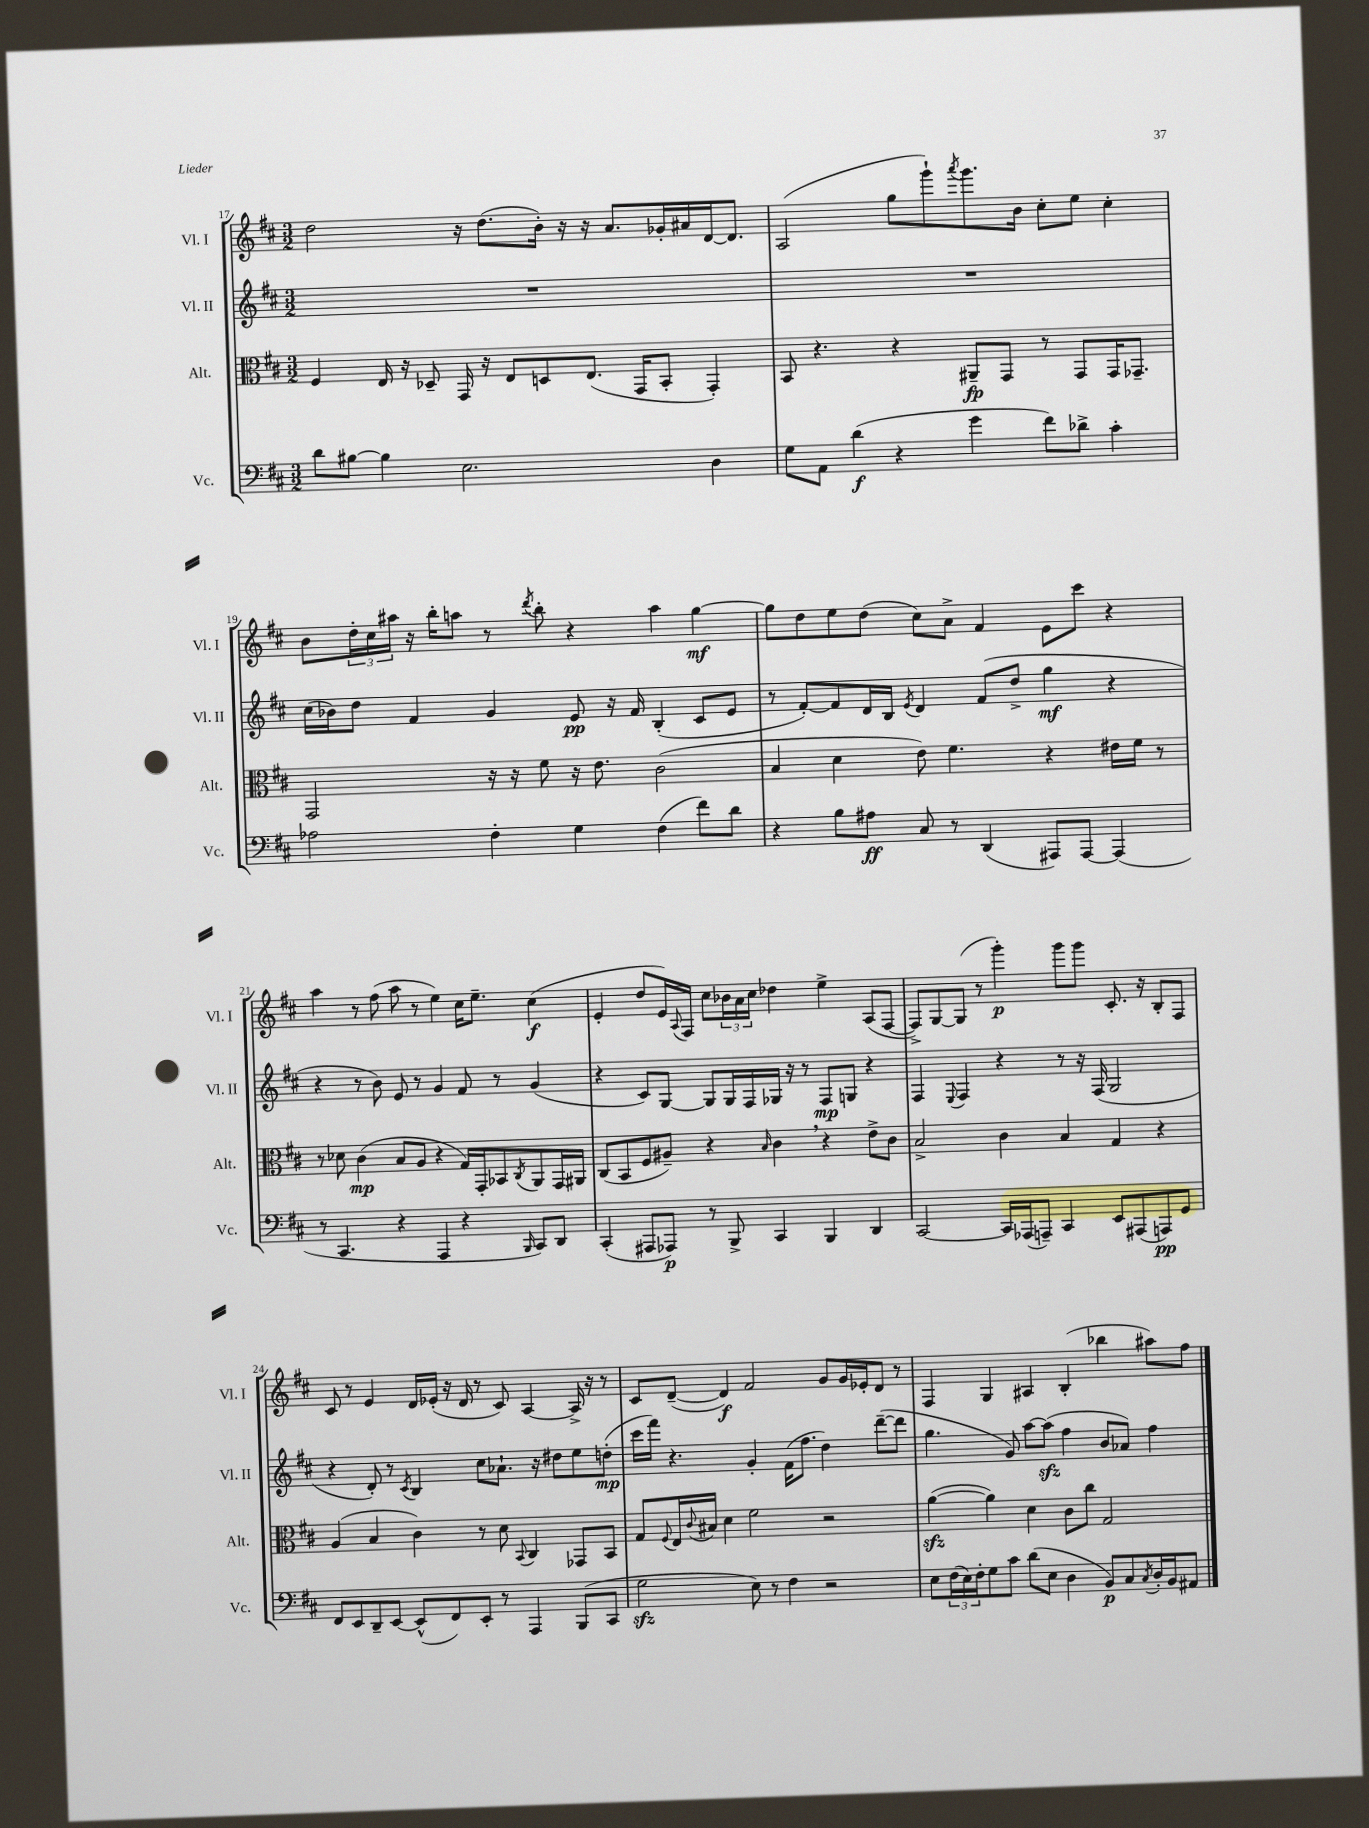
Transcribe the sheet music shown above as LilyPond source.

<<
\new StaffGroup <<
\new Staff = "s0" \with { instrumentName = "Vl. I" shortInstrumentName = "Vl. I" } {
    \clef treble \key d \major \numericTimeSignature \time 3/2
    d''2 r16 d''8.( b'16-.) r16 r16 a'8. ges'16-. ais'16 d'16~ d'8. |
    a2( g''8 g'''8-!) \acciaccatura { a'''8 } g'''8. b'16 cis''8-. e''8 cis''4-. |
    b'8 \tuplet 3/2 { d''16-. cis''16 ais''16 } r16 b''16-. a''8 r8 \acciaccatura { d'''8 } b''8-. r4 a''4 g''4~\mf |
    g''8 d''8 e''8 d''8( cis''8) a'8-> fis'4 e'8 cis'''8 r4 |
    a''4 r8 fis''8( a''8 r8 e''4) cis''16 e''8.-- cis''4\f( |
    e'4-. d''8 e'16) \appoggiatura { a8 } fis16 cis''8 \tuplet 3/2 { bes'16 a'16 cis''16 } des''4 e''4-> a8( fis8~ |
    fis8->) g8~ g8( r8 g'''4-.\p) g'''8 g'''8 cis'8.-. r16 b8-. fis8 |
    cis'8 r8 e'4 d'16 ees'16-.( r16 d'16 r8 cis'8) a4~ a16-> r16 r8 |
    cis'8 d'8~--( d'4\f) fis'2 g'8 g'16 ees'16-. d'8 r8 |
    fis4 g4 ais4 b4-.( bes''4 ais''8) fis''8 \bar "|." |
}
\new Staff = "s1" \with { instrumentName = "Vl. II" shortInstrumentName = "Vl. II" } {
    \clef treble \key d \major \numericTimeSignature \time 3/2
    R1. |
    R1. |
    cis''16( bes'16) d''8 fis'4 g'4 e'8\pp r16 fis'16 b4-.( cis'8 e'8 |
    r8 fis'8~-.) fis'8 d'16 b16 \acciaccatura { e'8 } d'4 fis'8( d''8-> g''4\mf r4 |
    r4 r8 b'8) e'8 r8 g'4 fis'8 r8 g'4( |
    r4 cis'8) g8~ g8 g16 fis16 ges16 r16 r8 fis8\mp g8 r4 |
    fis4 \appoggiatura { e8 } fis4 r4 r8 r16 fis16( g2 |
    r4 d'8-.) r8 \acciaccatura { cis'8 } b4 cis''8 aes'8.-! r16 dis''8 e''8 d''8-.\mp( |
    cis'''16 fis'''16) r4. g'4-. fis'16( fis''8. d''4) d'''8~--( d'''8 |
    g''4. g'8) a''8~ a''8\sfz( fis''4 b'8 aes'8) fis''4 \bar "|." |
}
\new Staff = "s2" \with { instrumentName = "Alt." shortInstrumentName = "Alt." } {
    \clef alto \key d \major \numericTimeSignature \time 3/2
    fis4 e16 r16 des8-- g,16 r16 e8 d8 e8.( g,16 b,8-. g,4-.) |
    b,8 r4. r4 ais,8--\fp g,8 r8 g,8 g,16 ges,8.-- |
    g,2 r16 r16 fis'8 r16 e'8. cis'2( |
    b4 d'4 e'8) fis'4. r4 eis'16 fis'16 r8 |
    r8 des'8 cis'4\mp( b8 a8 r4 g16) g,16-. bes,8 \acciaccatura { cis8 } a,8 g,16 ais,16 |
    cis8( b,8 fis8 ais8--) r4 \grace { b16 } cis'4 \breathe r4 e'8-> cis'8 |
    b2-> cis'4 b4 g4 r4 |
    a4( b4 cis'4) r8 d'8 \appoggiatura { b,8 } cis4 ges,8 b,8 |
    g8 \appoggiatura { fis8 } e16 \appoggiatura { cis'8 } bis16 d'4 fis'2 r2 |
    a'4~\sfz( a'4) d'4 cis'8 cis''8 g2 \bar "|." |
}
\new Staff = "s3" \with { instrumentName = "Vc." shortInstrumentName = "Vc." } {
    \clef bass \key d \major \numericTimeSignature \time 3/2
    d'8 bis8~ bis4 e2. d4 |
    g8 a,8 d'4\f( r4 g'4 fis'8) des'8-> cis'4-. |
    aes2 fis4-. g4 fis4( fis'8) d'8 |
    r4 b8 ais8\ff cis8 r8 d,4( ais,,8) ais,,8~ ais,,4( |
    r8 cis,4. r4 a,,4 r4 \grace { b,,16 } cis,8) d,8 |
    cis,4-.( ais,,8 aes,,8\p) r8 b,,8-> cis,4 b,,4 d,4 |
    cis,2~ cis,16 aes,,16( a,,8--) cis,4 e,8 ais,,8( a,,8\pp) g,8 |
    fis,8 e,8 d,8-- e,8~ e,8-^( fis,8) e,8-. r8 a,,4 b,,8( cis,8 |
    g2\sfz e8) r8 fis4 r2 |
    e8 \tuplet 3/2 { fis16( e16) fis16-. } g8 cis'8 d'8( e8 d4 b,8\p) cis8 \acciaccatura { cis8 } d16-. b,16 ais,8 \bar "|." |
}
>>
>>
\layout { \context { \Score currentBarNumber = #17 } }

# GOAL
Extract every line of the material that contains the string "appoggiatura", matching case exactly.

# RESULT OF THIS EXERCISE
    e'4-. d''8 e'16) \appoggiatura { a8 } fis16 cis''8 \tuplet 3/2 { bes'16 a'16 cis''16 } des''4 e''4-> a8( fis8~ |
    fis4 \appoggiatura { e8 } fis4 r4 r8 r16 fis16( g2 |
    a4( b4 cis'4) r8 d'8 \appoggiatura { b,8 } cis4 ges,8 b,8 |
    g8 \appoggiatura { fis8 } e16 \appoggiatura { cis'8 } bis16 d'4 fis'2 r2 |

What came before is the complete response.